Colored object listings
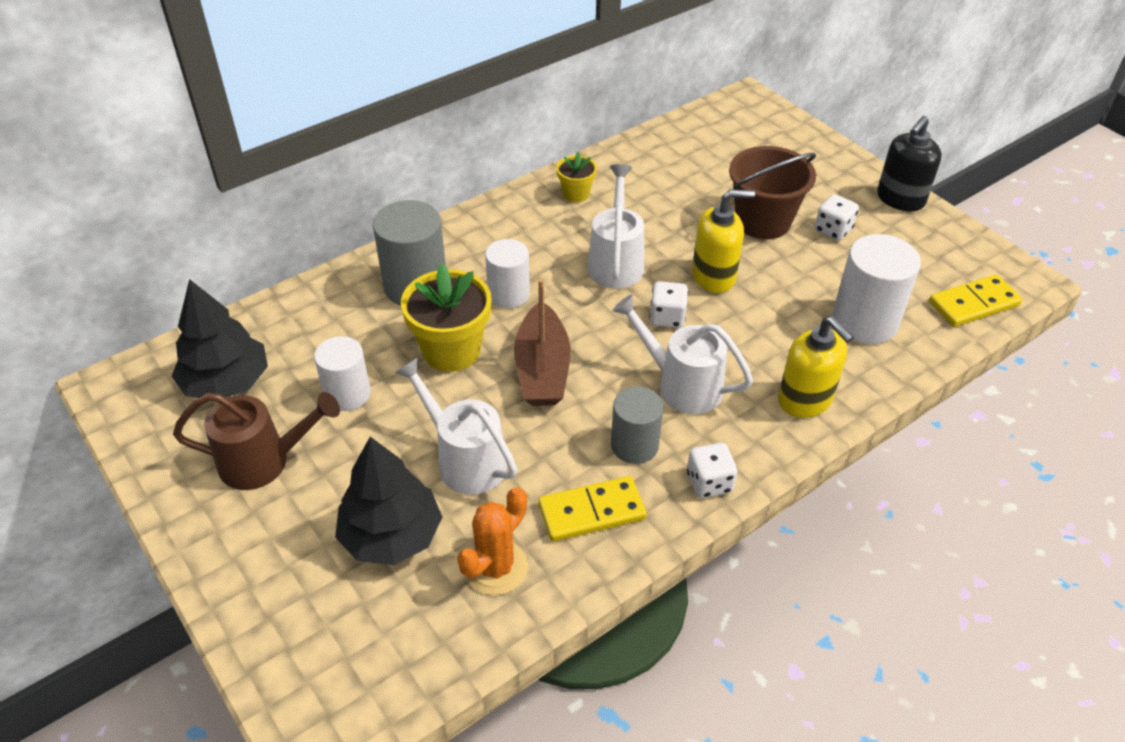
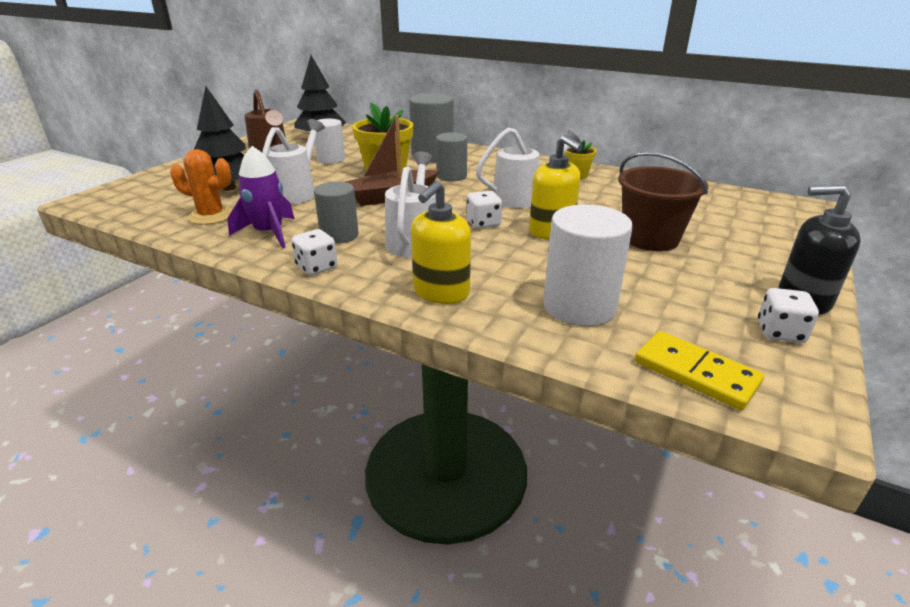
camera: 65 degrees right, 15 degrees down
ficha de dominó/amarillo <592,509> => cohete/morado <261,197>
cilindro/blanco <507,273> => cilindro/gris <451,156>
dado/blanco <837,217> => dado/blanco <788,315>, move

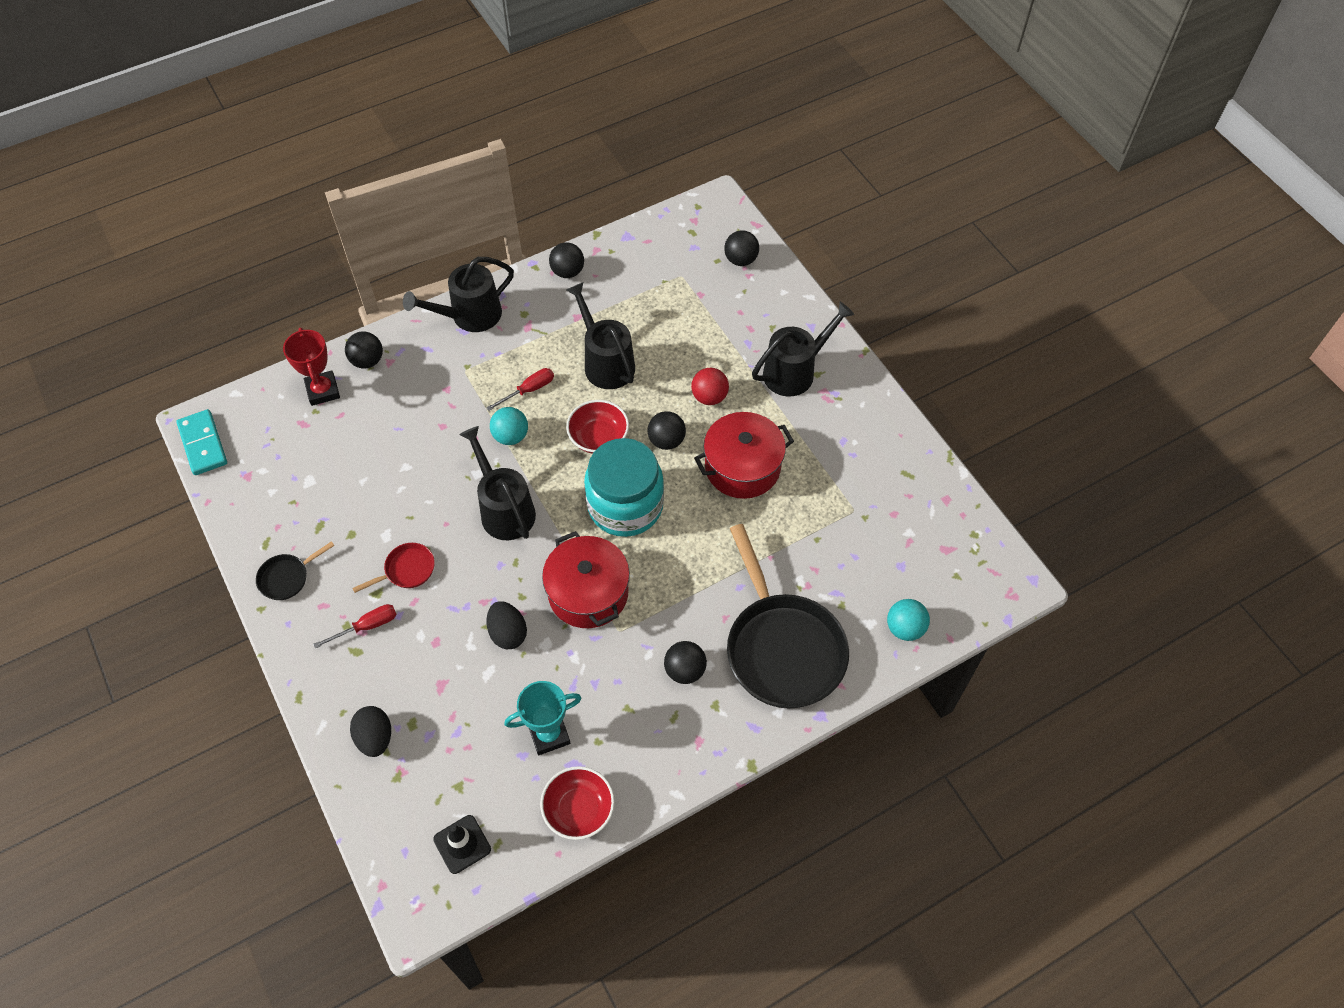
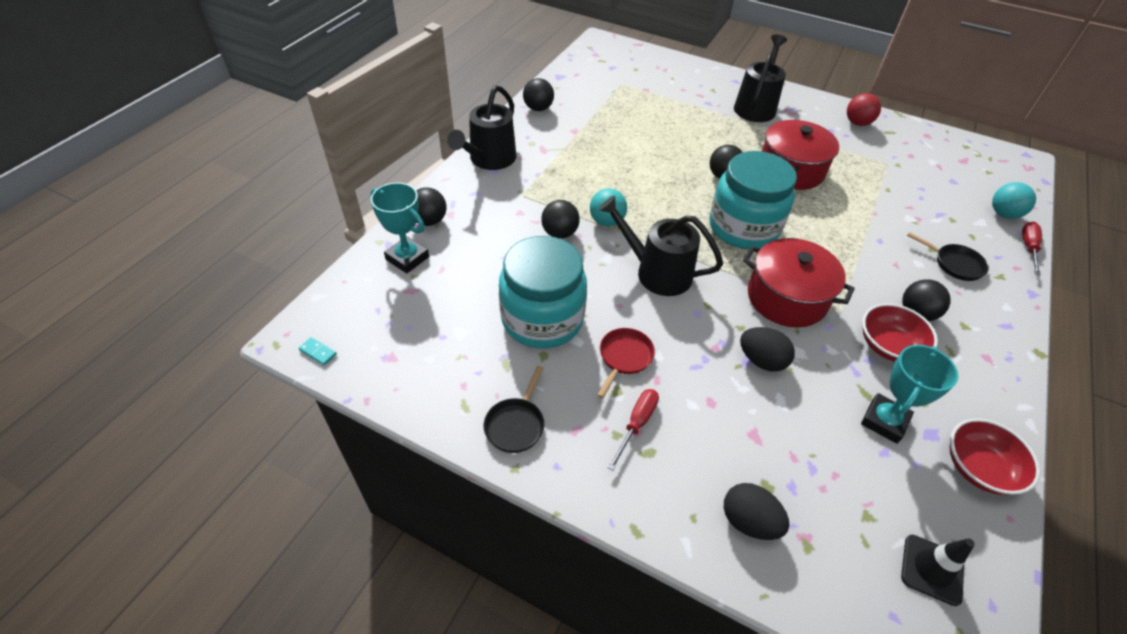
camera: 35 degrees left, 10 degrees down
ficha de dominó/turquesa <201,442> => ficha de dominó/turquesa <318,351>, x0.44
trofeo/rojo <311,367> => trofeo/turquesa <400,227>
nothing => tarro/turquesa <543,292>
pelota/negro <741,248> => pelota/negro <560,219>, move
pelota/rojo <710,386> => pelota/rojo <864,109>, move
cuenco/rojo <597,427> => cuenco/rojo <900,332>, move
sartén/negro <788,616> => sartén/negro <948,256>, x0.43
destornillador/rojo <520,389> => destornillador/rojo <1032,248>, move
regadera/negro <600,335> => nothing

Task to carry out:
An exact copy is required of the lines from the one holding "ficha de dominó/amarillo" to the end of the entries above, both included; no pictures belong in it.

Reply:
ficha de dominó/amarillo <592,509> => cohete/morado <261,197>
cilindro/blanco <507,273> => cilindro/gris <451,156>
dado/blanco <837,217> => dado/blanco <788,315>, move

camera: 35 degrees left, 10 degrees down
ficha de dominó/turquesa <201,442> => ficha de dominó/turquesa <318,351>, x0.44
trofeo/rojo <311,367> => trofeo/turquesa <400,227>
nothing => tarro/turquesa <543,292>
pelota/negro <741,248> => pelota/negro <560,219>, move
pelota/rojo <710,386> => pelota/rojo <864,109>, move
cuenco/rojo <597,427> => cuenco/rojo <900,332>, move
sartén/negro <788,616> => sartén/negro <948,256>, x0.43
destornillador/rojo <520,389> => destornillador/rojo <1032,248>, move
regadera/negro <600,335> => nothing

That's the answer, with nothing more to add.